Records from a collection
+++++
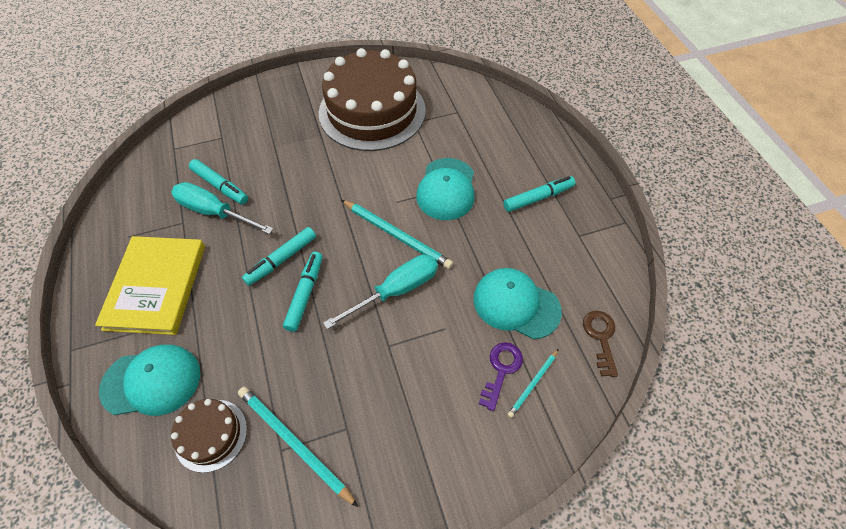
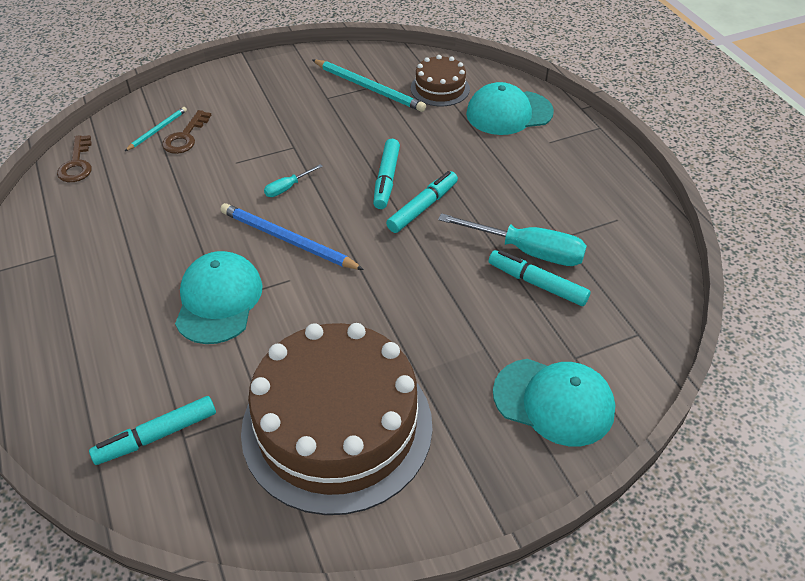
camera: 175 degrees right, 10 degrees down
(156, 286) = (551, 176): yellow book -> none
(396, 290) = (287, 188): turquoise screwdriver -> turquoise screwdriver, size x0.49
(397, 235) = (287, 240): turquoise pencil -> blue pencil
(501, 370) = (185, 137): purple key -> brown key
(516, 304) = (156, 184): turquoise cap -> turquoise cap (553, 401)
(538, 198) = (90, 297): turquoise marker -> turquoise marker (156, 436)

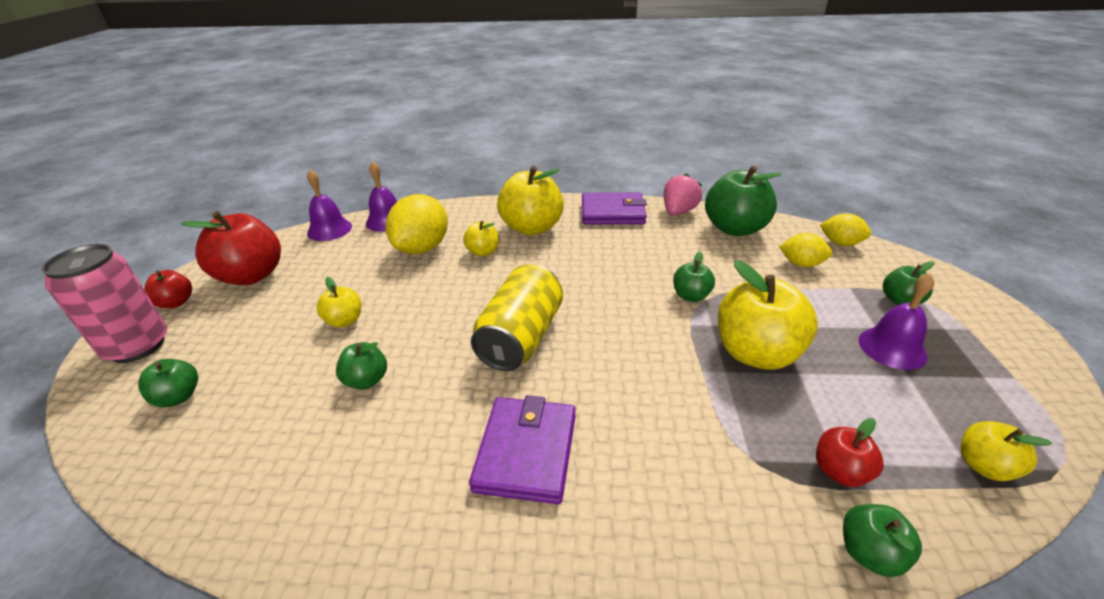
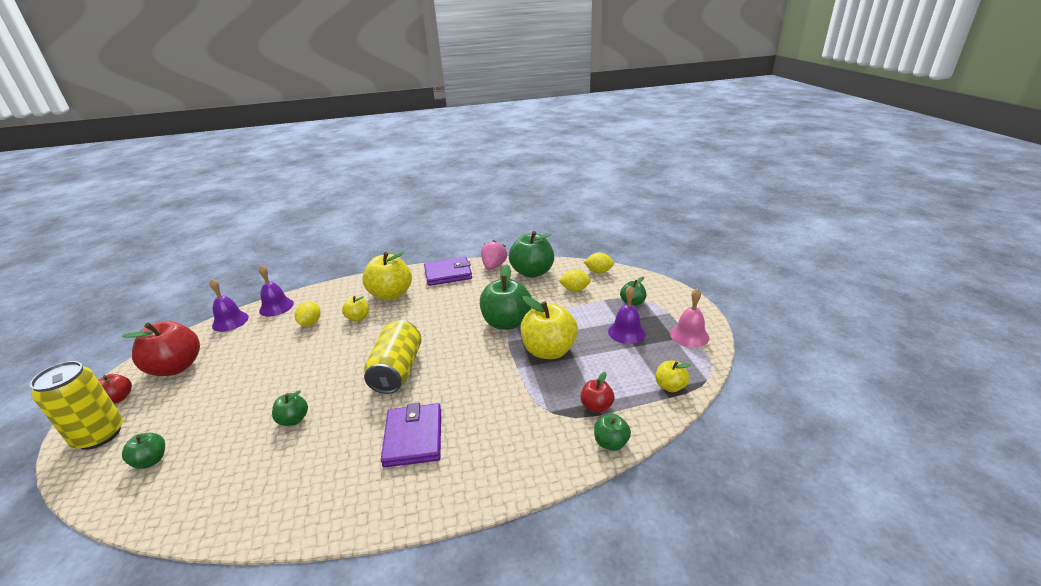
camera: 15 degrees left, 5 degrees down
(137, 346) = (99, 435): pink can -> yellow can
(344, 321) = (264, 384): yellow apple -> none
(422, 248) = (310, 323): yellow lemon -> yellow lemon, size x0.56
(691, 296) = (506, 322): green apple -> green apple, size x1.95
(1013, 376) = (689, 335): none -> pink bell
+++++
Task statement> Set down the lines from the one containing "(538, 198) = (90, 297): turquoise" through the last line of the records above, both included, exactly as they appear and with no other text. Pictures should not be set down.

Response for this exercise>
(538, 198) = (90, 297): turquoise marker -> turquoise marker (156, 436)

camera: 15 degrees left, 5 degrees down
(137, 346) = (99, 435): pink can -> yellow can
(344, 321) = (264, 384): yellow apple -> none
(422, 248) = (310, 323): yellow lemon -> yellow lemon, size x0.56
(691, 296) = (506, 322): green apple -> green apple, size x1.95
(1013, 376) = (689, 335): none -> pink bell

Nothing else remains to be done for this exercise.